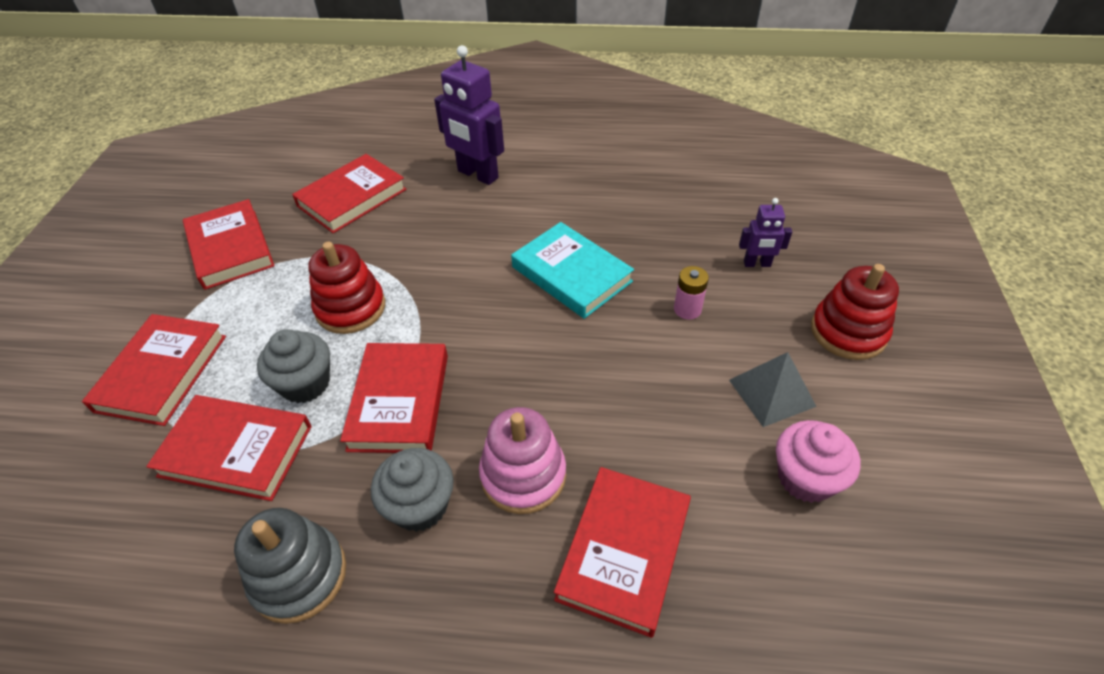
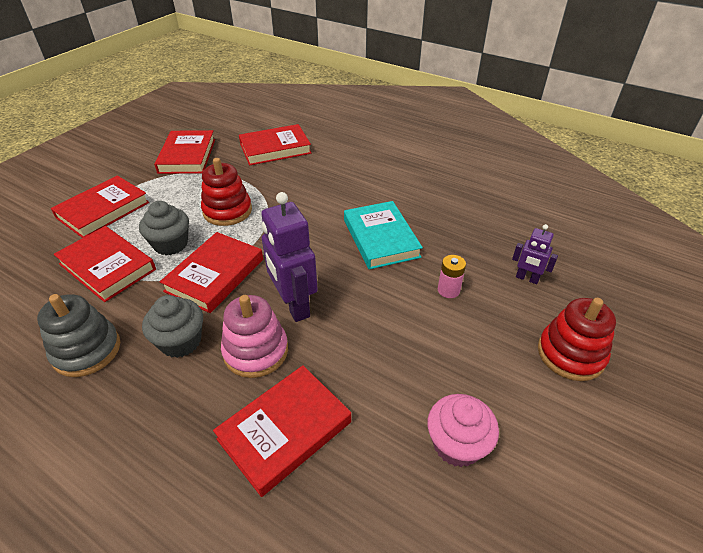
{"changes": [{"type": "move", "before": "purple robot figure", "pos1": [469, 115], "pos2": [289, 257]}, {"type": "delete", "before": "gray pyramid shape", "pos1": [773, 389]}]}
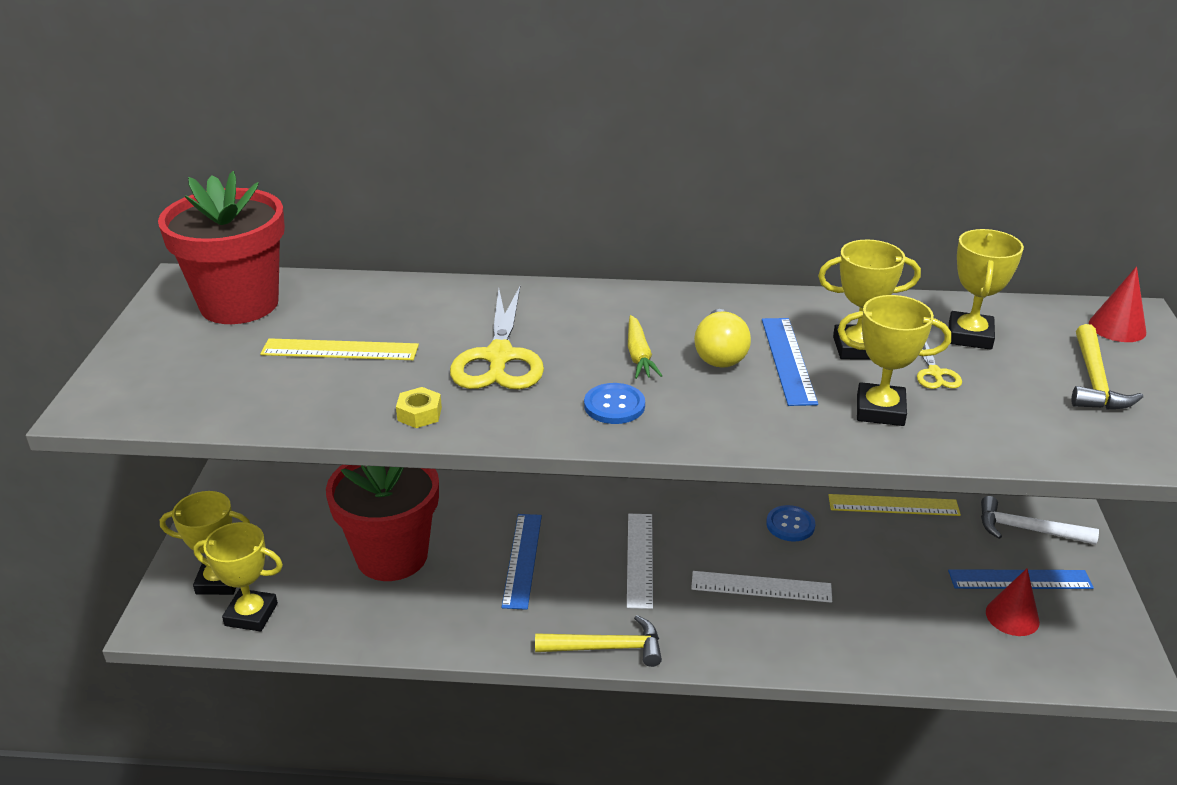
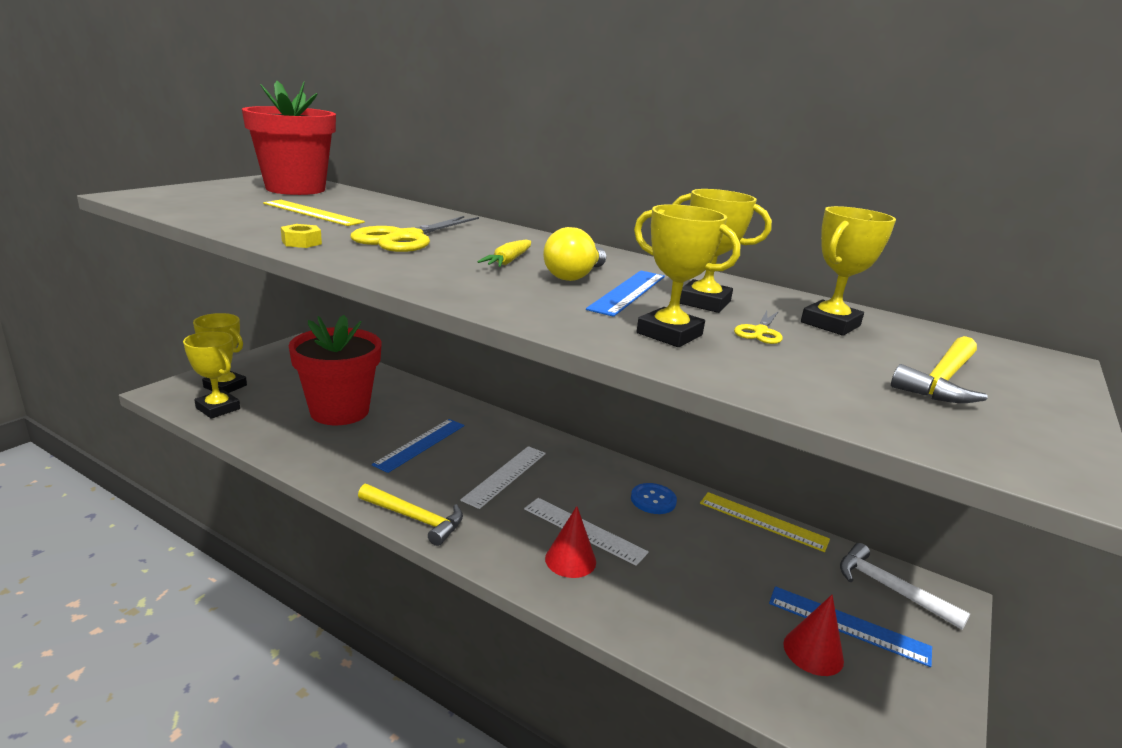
{"changes": [{"type": "delete", "before": "cobalt shirt button", "pos1": [614, 403]}, {"type": "move", "before": "scarlet cone", "pos1": [1117, 304], "pos2": [570, 542]}]}
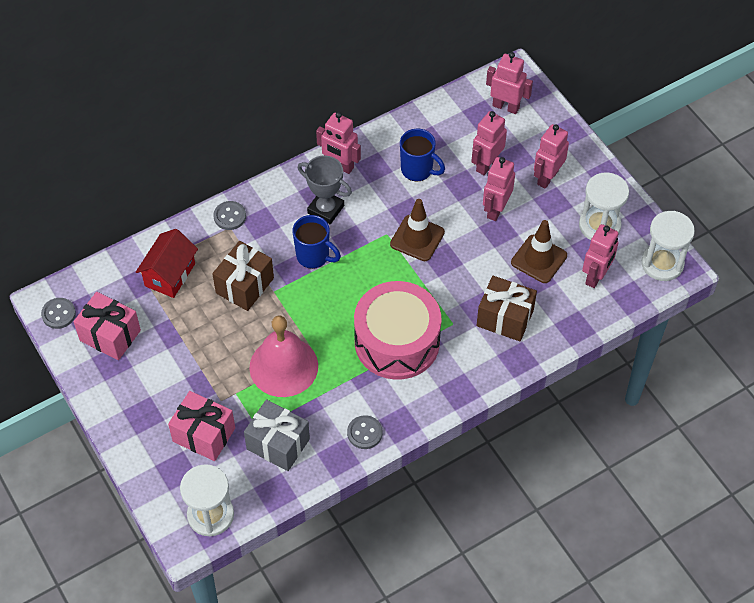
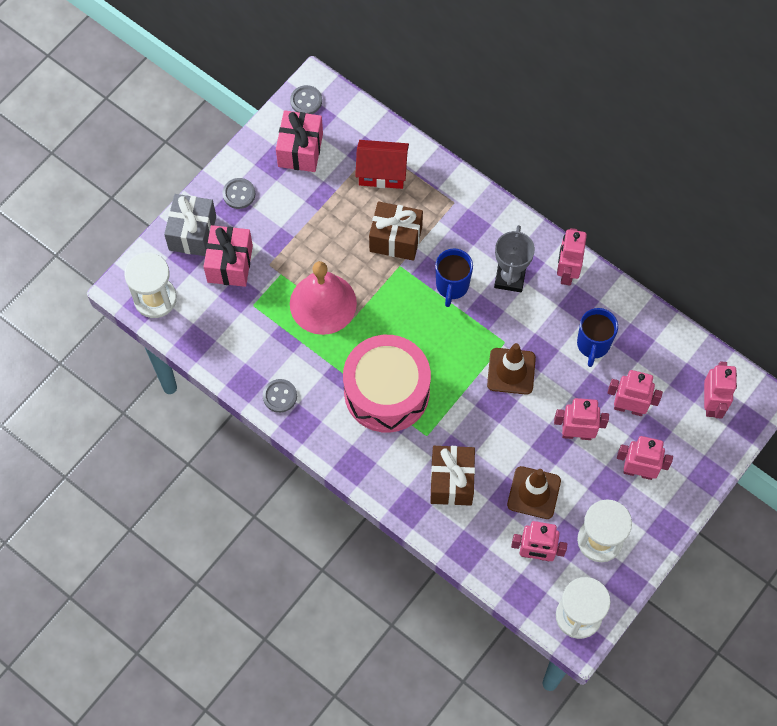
{"changes": [{"type": "move", "before": "gray shirt button", "pos1": [229, 215], "pos2": [239, 193]}, {"type": "move", "before": "gray present", "pos1": [277, 435], "pos2": [190, 225]}]}
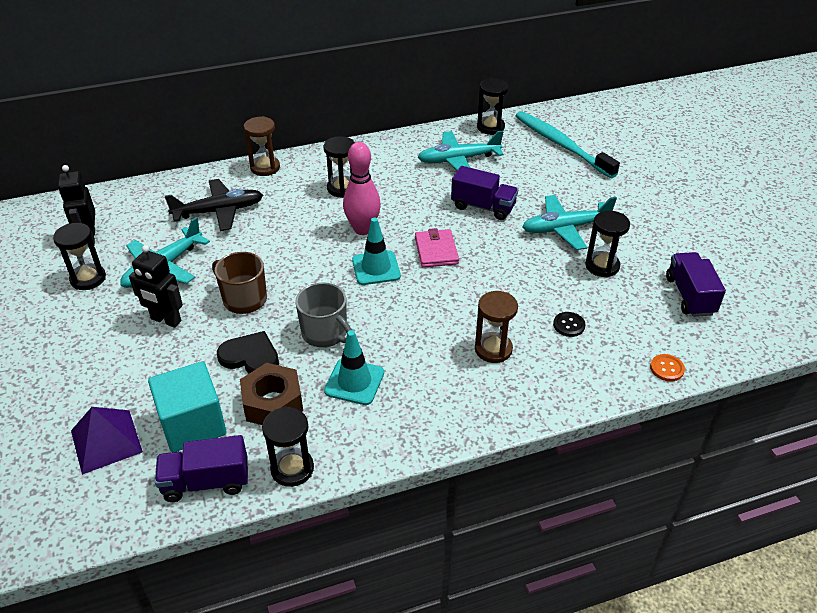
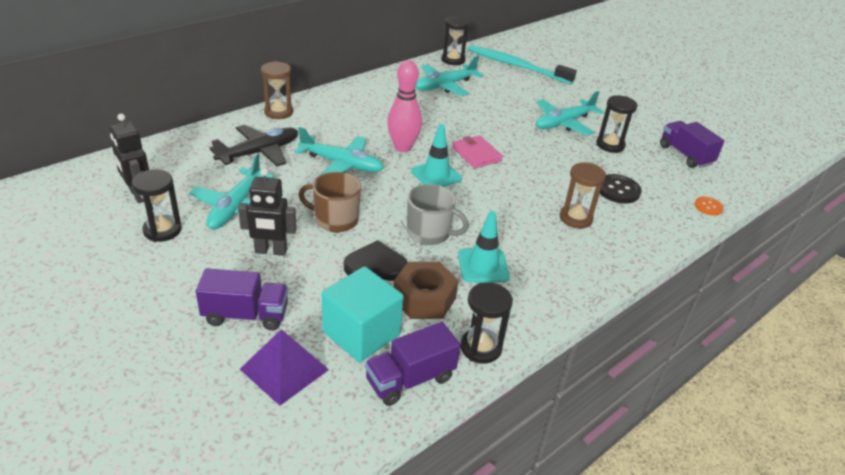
{"changes": [{"type": "delete", "before": "black sand timer", "pos1": [339, 167]}, {"type": "move", "before": "purple truck", "pos1": [484, 193], "pos2": [242, 299]}, {"type": "resize", "before": "black shirt button", "pos1": [569, 324], "pos2": [620, 189], "scale": 1.61}, {"type": "insert", "after": "turquoise aeroplane", "pos2": [339, 151]}]}
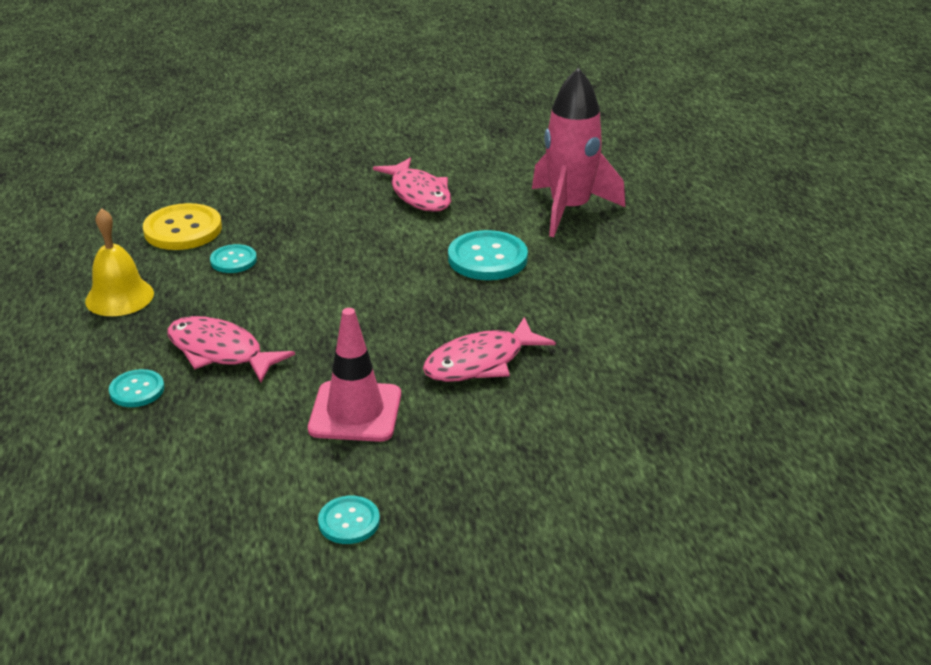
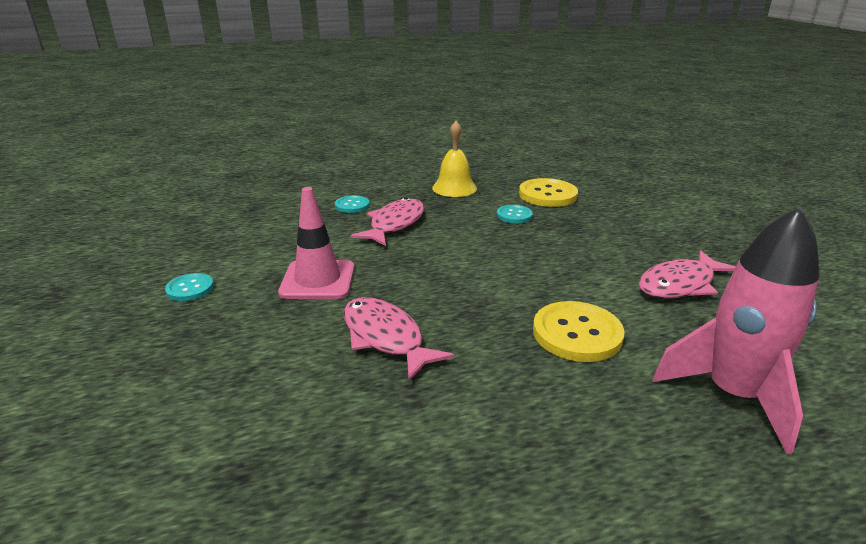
{"changes": [{"type": "recolor", "before": "turquoise shirt button", "after": "golden shirt button", "pos1": [488, 255], "pos2": [579, 331]}]}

*Task to carry out:* Everything but the pictures is needed: copy the data above exactly.

*Exercise answer:*
{"changes": [{"type": "move", "before": "purple robot figure", "pos1": [469, 115], "pos2": [289, 257]}, {"type": "delete", "before": "gray pyramid shape", "pos1": [773, 389]}]}
{"changes": [{"type": "delete", "before": "cobalt shirt button", "pos1": [614, 403]}, {"type": "move", "before": "scarlet cone", "pos1": [1117, 304], "pos2": [570, 542]}]}
{"changes": [{"type": "move", "before": "gray shirt button", "pos1": [229, 215], "pos2": [239, 193]}, {"type": "move", "before": "gray present", "pos1": [277, 435], "pos2": [190, 225]}]}
{"changes": [{"type": "delete", "before": "black sand timer", "pos1": [339, 167]}, {"type": "move", "before": "purple truck", "pos1": [484, 193], "pos2": [242, 299]}, {"type": "resize", "before": "black shirt button", "pos1": [569, 324], "pos2": [620, 189], "scale": 1.61}, {"type": "insert", "after": "turquoise aeroplane", "pos2": [339, 151]}]}
{"changes": [{"type": "recolor", "before": "turquoise shirt button", "after": "golden shirt button", "pos1": [488, 255], "pos2": [579, 331]}]}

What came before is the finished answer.